» Written problem:
Reproduce the listing below word for word, from its first line up to and including the line containing "What do you see at coordinates (202, 173)".

» Dataset entries:
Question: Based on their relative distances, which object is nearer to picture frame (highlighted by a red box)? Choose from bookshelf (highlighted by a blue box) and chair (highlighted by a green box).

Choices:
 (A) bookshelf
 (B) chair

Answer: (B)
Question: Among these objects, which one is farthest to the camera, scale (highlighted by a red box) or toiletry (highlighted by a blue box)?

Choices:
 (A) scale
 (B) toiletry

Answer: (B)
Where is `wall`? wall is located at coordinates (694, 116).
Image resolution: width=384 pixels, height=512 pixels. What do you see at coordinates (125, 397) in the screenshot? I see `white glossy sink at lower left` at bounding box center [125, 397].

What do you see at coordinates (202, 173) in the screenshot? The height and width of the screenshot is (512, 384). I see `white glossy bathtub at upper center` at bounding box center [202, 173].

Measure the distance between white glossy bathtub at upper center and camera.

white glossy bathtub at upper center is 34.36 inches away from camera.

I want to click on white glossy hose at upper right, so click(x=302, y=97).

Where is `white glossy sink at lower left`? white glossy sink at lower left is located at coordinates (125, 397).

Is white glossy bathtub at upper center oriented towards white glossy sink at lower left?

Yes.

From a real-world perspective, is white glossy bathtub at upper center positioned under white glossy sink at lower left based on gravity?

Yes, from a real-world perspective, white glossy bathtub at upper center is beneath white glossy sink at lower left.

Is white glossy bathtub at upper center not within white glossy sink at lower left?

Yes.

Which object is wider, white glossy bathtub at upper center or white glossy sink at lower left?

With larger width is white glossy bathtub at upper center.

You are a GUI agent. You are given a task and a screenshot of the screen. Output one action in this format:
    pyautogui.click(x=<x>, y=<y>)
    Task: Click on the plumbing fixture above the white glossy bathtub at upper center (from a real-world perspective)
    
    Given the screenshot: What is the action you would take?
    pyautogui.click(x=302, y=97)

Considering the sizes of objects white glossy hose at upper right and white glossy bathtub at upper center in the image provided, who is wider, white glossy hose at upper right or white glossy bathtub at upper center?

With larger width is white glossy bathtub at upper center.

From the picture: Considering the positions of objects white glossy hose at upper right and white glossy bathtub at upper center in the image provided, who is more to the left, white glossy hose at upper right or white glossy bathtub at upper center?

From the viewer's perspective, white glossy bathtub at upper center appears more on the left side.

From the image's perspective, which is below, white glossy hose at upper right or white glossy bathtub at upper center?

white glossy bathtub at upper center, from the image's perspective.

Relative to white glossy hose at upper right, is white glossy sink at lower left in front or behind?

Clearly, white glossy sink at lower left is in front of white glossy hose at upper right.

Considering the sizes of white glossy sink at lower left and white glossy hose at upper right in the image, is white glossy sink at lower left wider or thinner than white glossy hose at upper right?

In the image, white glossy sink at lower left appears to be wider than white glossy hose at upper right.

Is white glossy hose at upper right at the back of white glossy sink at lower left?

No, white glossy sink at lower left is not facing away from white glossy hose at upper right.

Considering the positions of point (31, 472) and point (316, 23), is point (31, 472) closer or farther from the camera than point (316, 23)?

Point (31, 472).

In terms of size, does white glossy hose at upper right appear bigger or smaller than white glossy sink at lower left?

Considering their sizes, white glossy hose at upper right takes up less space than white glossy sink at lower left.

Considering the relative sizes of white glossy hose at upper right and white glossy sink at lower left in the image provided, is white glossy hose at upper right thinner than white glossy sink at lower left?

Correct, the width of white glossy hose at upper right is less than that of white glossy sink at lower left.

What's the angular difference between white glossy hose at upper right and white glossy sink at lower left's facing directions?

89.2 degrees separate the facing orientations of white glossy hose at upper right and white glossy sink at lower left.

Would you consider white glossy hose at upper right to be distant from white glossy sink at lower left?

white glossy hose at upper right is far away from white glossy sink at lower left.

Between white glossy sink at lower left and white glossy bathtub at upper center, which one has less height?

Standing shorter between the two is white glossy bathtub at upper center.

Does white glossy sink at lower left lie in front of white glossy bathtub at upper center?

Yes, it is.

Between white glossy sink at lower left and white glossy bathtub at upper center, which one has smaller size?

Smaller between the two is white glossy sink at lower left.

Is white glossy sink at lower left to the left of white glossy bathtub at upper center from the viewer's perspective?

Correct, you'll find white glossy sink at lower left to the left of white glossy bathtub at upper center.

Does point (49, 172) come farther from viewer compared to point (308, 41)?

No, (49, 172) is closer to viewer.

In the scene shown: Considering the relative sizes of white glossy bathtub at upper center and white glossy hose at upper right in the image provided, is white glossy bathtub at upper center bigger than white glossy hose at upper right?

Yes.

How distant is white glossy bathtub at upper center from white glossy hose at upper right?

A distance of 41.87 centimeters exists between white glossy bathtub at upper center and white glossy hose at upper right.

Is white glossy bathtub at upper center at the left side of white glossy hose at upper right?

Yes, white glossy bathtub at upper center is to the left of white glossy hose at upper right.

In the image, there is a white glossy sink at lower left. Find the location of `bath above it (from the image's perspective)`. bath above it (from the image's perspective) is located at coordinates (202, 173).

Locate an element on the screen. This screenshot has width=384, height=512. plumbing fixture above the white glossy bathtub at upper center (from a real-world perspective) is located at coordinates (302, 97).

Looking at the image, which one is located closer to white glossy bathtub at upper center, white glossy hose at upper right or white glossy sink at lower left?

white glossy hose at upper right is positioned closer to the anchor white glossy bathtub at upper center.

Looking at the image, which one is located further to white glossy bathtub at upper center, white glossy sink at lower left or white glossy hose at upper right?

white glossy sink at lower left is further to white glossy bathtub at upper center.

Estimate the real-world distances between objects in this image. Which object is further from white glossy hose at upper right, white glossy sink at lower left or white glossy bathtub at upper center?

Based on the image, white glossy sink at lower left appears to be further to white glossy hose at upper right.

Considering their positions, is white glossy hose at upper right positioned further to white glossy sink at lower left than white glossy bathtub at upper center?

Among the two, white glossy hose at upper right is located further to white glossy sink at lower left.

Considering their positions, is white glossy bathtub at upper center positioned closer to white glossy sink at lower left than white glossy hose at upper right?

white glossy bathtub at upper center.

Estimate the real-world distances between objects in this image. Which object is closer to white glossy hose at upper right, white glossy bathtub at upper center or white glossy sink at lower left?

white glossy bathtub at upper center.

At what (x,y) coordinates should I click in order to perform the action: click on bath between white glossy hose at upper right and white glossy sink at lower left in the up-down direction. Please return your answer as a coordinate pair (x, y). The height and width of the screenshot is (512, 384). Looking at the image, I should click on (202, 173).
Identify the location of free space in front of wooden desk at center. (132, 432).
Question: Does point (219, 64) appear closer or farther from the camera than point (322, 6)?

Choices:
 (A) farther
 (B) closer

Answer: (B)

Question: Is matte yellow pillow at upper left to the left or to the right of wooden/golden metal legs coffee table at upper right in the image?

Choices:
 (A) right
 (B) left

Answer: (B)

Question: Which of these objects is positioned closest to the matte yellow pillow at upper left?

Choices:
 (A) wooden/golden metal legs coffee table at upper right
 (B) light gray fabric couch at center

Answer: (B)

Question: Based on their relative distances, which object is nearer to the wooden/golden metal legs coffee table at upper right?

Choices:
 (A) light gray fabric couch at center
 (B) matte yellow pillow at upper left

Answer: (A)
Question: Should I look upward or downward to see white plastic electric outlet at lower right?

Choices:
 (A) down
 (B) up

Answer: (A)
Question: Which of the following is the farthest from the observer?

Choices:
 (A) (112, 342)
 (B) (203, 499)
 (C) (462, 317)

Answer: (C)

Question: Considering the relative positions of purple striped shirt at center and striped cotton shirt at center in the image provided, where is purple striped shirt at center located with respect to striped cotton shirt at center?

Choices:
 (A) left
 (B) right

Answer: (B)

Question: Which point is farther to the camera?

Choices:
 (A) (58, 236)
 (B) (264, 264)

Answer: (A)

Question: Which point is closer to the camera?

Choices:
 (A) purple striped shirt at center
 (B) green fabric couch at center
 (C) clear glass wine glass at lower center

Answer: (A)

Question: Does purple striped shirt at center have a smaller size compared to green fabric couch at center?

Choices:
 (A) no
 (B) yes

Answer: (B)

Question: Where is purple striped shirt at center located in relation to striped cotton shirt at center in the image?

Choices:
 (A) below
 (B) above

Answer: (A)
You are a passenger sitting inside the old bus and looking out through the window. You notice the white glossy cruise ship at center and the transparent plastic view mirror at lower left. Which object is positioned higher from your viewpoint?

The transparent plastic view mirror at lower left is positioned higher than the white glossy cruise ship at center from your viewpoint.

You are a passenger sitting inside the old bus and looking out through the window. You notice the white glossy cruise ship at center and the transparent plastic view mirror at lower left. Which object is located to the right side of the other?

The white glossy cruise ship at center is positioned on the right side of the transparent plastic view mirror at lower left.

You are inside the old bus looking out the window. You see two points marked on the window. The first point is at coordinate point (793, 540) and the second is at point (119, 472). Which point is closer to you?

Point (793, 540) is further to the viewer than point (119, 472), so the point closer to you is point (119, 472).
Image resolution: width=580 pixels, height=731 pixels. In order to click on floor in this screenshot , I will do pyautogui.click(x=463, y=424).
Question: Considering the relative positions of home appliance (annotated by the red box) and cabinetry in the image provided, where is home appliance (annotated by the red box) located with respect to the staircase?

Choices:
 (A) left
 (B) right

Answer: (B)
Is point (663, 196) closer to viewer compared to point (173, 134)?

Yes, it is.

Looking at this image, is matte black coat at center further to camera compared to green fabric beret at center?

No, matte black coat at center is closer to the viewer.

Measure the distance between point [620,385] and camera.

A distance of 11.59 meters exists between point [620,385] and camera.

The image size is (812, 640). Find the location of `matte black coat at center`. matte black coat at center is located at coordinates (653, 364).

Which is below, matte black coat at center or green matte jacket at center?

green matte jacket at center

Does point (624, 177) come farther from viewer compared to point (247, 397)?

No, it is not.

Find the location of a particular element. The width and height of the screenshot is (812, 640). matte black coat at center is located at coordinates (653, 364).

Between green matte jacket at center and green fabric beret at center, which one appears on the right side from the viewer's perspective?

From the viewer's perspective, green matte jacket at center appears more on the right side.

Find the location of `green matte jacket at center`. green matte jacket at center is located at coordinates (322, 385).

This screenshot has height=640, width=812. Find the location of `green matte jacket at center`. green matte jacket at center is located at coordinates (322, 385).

» Response:
Question: Based on their relative distances, which object is nearer to picture frame (highlighted by a red box)? Choose from bookshelf (highlighted by a blue box) and chair (highlighted by a green box).

Choices:
 (A) bookshelf
 (B) chair

Answer: (B)
Question: Among these objects, which one is farthest to the camera, scale (highlighted by a red box) or toiletry (highlighted by a blue box)?

Choices:
 (A) scale
 (B) toiletry

Answer: (B)
Where is `wall`? wall is located at coordinates (694, 116).
Image resolution: width=384 pixels, height=512 pixels. What do you see at coordinates (125, 397) in the screenshot? I see `white glossy sink at lower left` at bounding box center [125, 397].

What do you see at coordinates (202, 173) in the screenshot? The height and width of the screenshot is (512, 384). I see `white glossy bathtub at upper center` at bounding box center [202, 173].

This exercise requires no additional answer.